-- Assignment --
All entries need to be written out verbatim, with pictures omitted.

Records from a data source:
»»

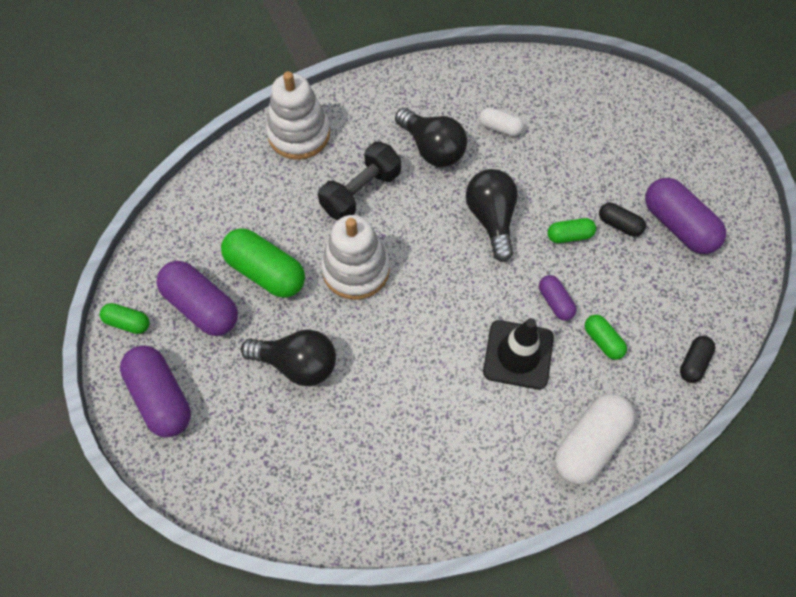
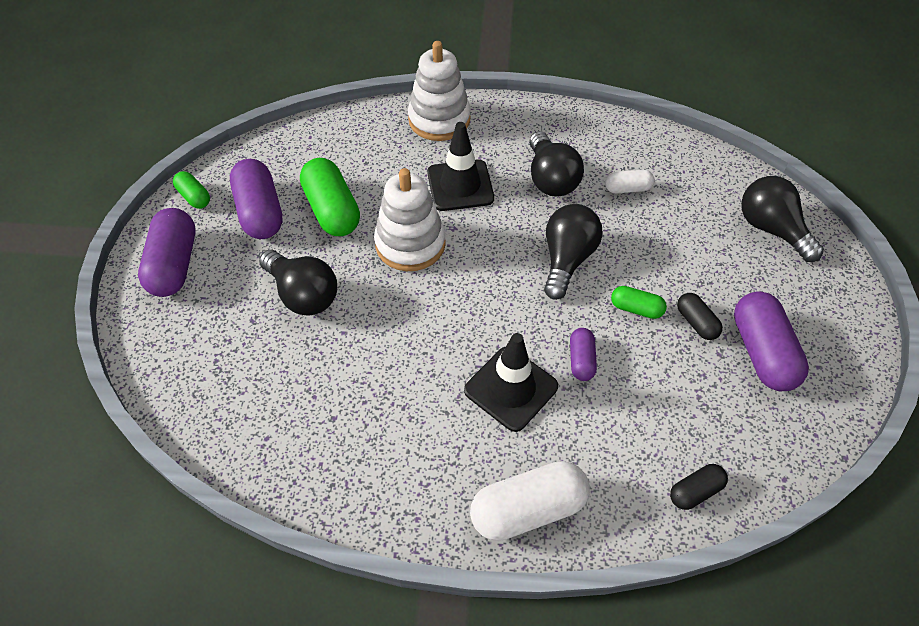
camera: 30 degrees right, 10 degrees down
(361, 192) = (460, 185): black dumbbell -> black traffic cone
(500, 127) = (627, 189): white capsule -> white capsule turned 60 degrees counterclockwise
(602, 341) = (607, 419): green capsule -> none
(628, 112) = (771, 229): none -> black light bulb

««

-- Task solution --
camera: 30 degrees right, 10 degrees down
(361, 192) = (460, 185): black dumbbell -> black traffic cone
(500, 127) = (627, 189): white capsule -> white capsule turned 60 degrees counterclockwise
(602, 341) = (607, 419): green capsule -> none
(628, 112) = (771, 229): none -> black light bulb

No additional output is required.